What you are asked to do: Where a line in the listing below holds "right", add it to the tally, and reply with that tally alone.

Provided material:
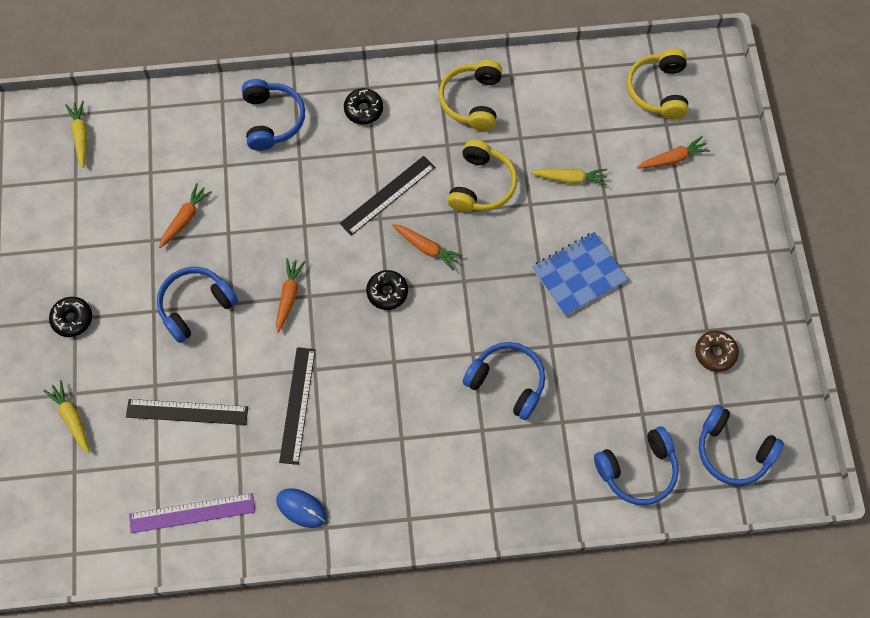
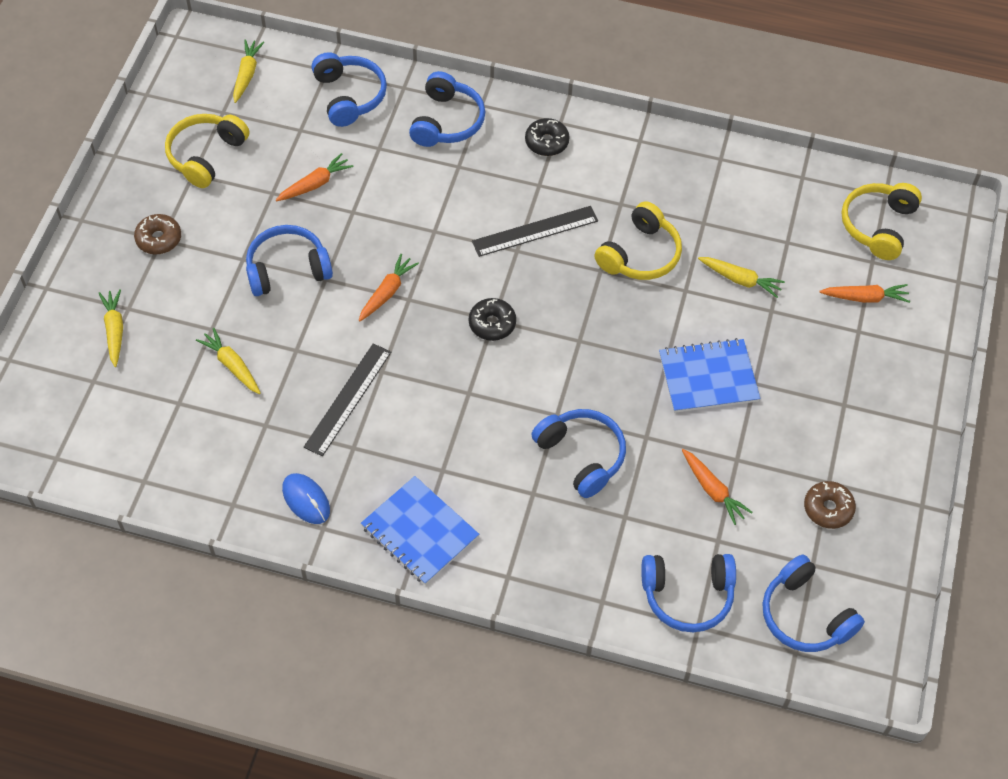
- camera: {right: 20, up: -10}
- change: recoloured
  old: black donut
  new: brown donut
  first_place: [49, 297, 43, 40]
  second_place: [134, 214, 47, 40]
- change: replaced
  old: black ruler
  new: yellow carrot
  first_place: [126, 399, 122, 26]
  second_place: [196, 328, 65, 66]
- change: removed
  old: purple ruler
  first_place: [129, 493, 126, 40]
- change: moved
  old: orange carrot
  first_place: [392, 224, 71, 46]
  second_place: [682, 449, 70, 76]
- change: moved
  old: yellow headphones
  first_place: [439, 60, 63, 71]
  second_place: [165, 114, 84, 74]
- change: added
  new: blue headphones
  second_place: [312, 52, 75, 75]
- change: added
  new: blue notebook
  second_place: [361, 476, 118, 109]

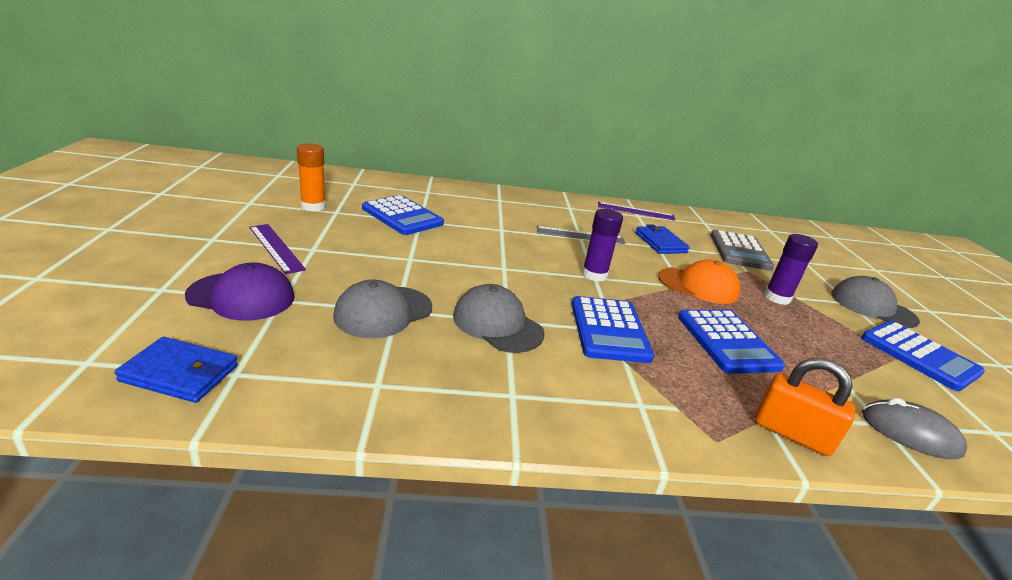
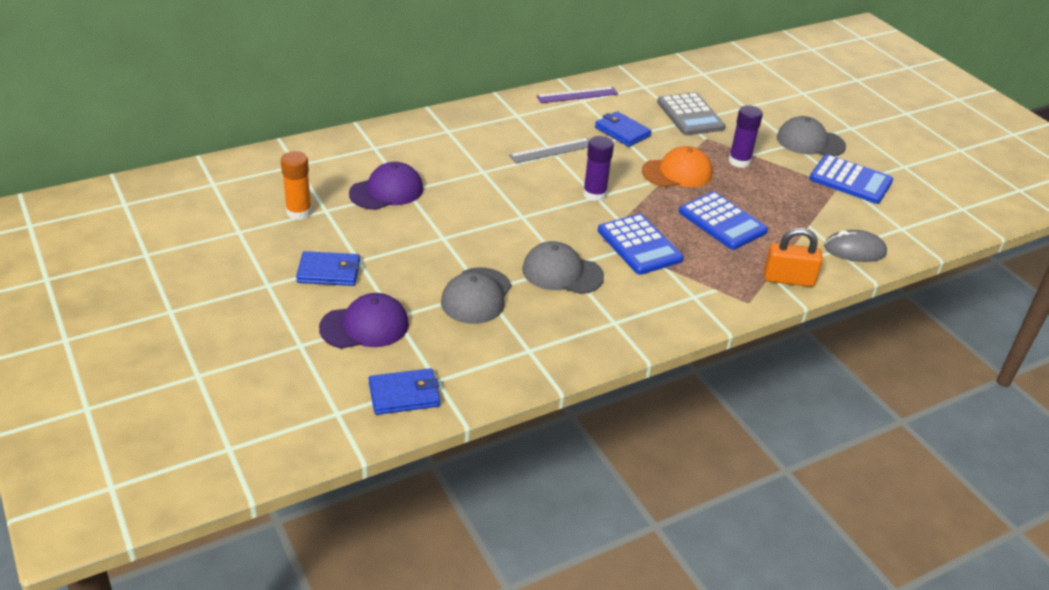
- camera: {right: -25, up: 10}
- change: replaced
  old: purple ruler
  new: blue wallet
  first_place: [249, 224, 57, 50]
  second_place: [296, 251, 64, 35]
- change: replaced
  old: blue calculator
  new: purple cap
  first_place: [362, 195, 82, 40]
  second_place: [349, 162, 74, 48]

Answer to this task: 2